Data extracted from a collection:
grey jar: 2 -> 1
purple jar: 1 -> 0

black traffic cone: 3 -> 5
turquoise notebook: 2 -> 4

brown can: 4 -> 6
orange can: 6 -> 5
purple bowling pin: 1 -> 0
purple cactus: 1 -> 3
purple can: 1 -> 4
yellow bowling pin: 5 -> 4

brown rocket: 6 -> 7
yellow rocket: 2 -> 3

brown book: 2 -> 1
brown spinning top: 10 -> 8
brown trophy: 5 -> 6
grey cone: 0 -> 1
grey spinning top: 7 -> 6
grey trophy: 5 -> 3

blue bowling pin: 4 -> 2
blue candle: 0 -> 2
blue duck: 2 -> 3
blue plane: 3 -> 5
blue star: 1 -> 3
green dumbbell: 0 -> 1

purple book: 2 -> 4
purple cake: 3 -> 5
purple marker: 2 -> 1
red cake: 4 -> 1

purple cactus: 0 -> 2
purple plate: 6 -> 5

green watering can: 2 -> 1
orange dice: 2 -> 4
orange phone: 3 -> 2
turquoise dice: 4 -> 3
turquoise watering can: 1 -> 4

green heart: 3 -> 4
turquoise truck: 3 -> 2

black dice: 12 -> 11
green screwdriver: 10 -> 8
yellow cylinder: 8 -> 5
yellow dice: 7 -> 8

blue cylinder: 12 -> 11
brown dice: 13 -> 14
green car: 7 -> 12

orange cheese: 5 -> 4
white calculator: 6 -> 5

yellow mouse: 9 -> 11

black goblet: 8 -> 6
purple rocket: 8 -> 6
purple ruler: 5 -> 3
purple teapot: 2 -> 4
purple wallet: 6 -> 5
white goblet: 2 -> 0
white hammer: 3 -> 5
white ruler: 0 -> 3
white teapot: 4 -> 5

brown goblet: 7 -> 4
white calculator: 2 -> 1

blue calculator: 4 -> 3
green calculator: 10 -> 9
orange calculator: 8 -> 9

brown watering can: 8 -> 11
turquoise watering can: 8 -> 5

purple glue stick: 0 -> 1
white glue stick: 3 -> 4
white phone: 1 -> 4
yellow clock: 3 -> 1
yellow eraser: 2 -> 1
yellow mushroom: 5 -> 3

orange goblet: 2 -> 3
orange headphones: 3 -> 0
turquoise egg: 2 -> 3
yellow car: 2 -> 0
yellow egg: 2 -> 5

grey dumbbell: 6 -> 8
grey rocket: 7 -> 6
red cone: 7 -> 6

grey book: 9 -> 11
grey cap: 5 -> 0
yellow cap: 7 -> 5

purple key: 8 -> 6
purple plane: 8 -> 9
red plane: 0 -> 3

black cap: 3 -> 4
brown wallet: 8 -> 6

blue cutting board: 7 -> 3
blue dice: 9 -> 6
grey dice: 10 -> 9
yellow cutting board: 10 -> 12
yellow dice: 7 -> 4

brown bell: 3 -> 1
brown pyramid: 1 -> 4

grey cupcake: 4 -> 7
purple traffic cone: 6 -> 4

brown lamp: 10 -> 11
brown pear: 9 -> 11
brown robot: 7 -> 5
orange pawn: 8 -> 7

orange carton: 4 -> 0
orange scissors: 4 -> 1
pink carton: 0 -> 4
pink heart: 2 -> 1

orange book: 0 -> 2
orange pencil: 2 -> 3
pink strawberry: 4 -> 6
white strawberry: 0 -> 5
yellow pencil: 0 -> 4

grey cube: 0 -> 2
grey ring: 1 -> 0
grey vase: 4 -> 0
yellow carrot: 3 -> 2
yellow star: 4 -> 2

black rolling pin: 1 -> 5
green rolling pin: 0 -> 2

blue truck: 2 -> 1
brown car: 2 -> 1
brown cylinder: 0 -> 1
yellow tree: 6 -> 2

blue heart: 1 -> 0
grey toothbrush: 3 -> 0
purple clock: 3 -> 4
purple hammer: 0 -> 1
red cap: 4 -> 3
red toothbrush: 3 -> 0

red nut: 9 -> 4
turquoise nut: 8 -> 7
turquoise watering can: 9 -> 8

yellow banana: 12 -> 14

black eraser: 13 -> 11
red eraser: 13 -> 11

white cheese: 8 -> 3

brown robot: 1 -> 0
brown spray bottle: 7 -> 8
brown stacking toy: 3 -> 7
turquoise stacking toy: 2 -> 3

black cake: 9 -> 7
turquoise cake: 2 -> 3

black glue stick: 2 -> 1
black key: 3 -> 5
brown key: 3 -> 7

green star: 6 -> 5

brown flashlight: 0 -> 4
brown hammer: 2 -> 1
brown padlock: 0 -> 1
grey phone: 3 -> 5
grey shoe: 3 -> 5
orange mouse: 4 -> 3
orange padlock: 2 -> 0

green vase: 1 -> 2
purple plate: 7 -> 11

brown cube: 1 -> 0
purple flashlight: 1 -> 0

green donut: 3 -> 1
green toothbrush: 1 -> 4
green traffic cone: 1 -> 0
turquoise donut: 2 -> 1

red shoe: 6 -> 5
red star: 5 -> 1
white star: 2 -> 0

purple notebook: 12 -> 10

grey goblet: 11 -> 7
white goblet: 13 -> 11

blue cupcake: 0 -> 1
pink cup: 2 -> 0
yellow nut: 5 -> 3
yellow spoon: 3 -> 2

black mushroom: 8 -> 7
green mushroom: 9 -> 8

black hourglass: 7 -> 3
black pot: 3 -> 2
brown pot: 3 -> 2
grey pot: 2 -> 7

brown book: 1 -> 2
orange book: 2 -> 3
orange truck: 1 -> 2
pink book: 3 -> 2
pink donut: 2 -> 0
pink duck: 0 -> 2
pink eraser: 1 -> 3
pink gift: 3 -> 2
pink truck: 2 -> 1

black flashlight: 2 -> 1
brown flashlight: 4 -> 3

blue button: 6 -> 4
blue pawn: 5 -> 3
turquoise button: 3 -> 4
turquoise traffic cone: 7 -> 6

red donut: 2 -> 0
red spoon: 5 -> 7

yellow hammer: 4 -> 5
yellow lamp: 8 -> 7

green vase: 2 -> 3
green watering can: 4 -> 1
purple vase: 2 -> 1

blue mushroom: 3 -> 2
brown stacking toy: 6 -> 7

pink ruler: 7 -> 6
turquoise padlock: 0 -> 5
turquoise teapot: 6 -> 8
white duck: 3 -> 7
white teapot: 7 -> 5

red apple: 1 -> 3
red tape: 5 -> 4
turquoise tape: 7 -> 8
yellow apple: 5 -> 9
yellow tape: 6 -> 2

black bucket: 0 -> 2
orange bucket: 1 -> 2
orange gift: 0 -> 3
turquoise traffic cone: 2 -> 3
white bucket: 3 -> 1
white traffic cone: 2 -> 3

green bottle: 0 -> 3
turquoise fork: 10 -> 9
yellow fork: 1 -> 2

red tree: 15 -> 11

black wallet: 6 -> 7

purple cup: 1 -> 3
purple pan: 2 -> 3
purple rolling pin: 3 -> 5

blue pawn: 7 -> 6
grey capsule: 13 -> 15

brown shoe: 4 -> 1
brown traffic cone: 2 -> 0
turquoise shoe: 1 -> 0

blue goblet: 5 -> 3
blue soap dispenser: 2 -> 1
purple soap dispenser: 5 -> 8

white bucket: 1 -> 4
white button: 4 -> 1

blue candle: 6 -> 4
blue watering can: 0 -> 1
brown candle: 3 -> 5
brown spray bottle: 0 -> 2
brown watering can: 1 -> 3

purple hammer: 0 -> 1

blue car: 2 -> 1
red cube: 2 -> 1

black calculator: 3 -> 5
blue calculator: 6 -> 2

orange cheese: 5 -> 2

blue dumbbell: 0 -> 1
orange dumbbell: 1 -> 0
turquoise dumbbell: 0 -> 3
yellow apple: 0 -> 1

| WHAT TO WORK ON |
Copy out, word for word, the part of the entries above that begins at the line with "yellow eraser: 2 -> 1" and ends at the line with "black cake: 9 -> 7", including both.

| RESULT BELOW |
yellow eraser: 2 -> 1
yellow mushroom: 5 -> 3

orange goblet: 2 -> 3
orange headphones: 3 -> 0
turquoise egg: 2 -> 3
yellow car: 2 -> 0
yellow egg: 2 -> 5

grey dumbbell: 6 -> 8
grey rocket: 7 -> 6
red cone: 7 -> 6

grey book: 9 -> 11
grey cap: 5 -> 0
yellow cap: 7 -> 5

purple key: 8 -> 6
purple plane: 8 -> 9
red plane: 0 -> 3

black cap: 3 -> 4
brown wallet: 8 -> 6

blue cutting board: 7 -> 3
blue dice: 9 -> 6
grey dice: 10 -> 9
yellow cutting board: 10 -> 12
yellow dice: 7 -> 4

brown bell: 3 -> 1
brown pyramid: 1 -> 4

grey cupcake: 4 -> 7
purple traffic cone: 6 -> 4

brown lamp: 10 -> 11
brown pear: 9 -> 11
brown robot: 7 -> 5
orange pawn: 8 -> 7

orange carton: 4 -> 0
orange scissors: 4 -> 1
pink carton: 0 -> 4
pink heart: 2 -> 1

orange book: 0 -> 2
orange pencil: 2 -> 3
pink strawberry: 4 -> 6
white strawberry: 0 -> 5
yellow pencil: 0 -> 4

grey cube: 0 -> 2
grey ring: 1 -> 0
grey vase: 4 -> 0
yellow carrot: 3 -> 2
yellow star: 4 -> 2

black rolling pin: 1 -> 5
green rolling pin: 0 -> 2

blue truck: 2 -> 1
brown car: 2 -> 1
brown cylinder: 0 -> 1
yellow tree: 6 -> 2

blue heart: 1 -> 0
grey toothbrush: 3 -> 0
purple clock: 3 -> 4
purple hammer: 0 -> 1
red cap: 4 -> 3
red toothbrush: 3 -> 0

red nut: 9 -> 4
turquoise nut: 8 -> 7
turquoise watering can: 9 -> 8

yellow banana: 12 -> 14

black eraser: 13 -> 11
red eraser: 13 -> 11

white cheese: 8 -> 3

brown robot: 1 -> 0
brown spray bottle: 7 -> 8
brown stacking toy: 3 -> 7
turquoise stacking toy: 2 -> 3

black cake: 9 -> 7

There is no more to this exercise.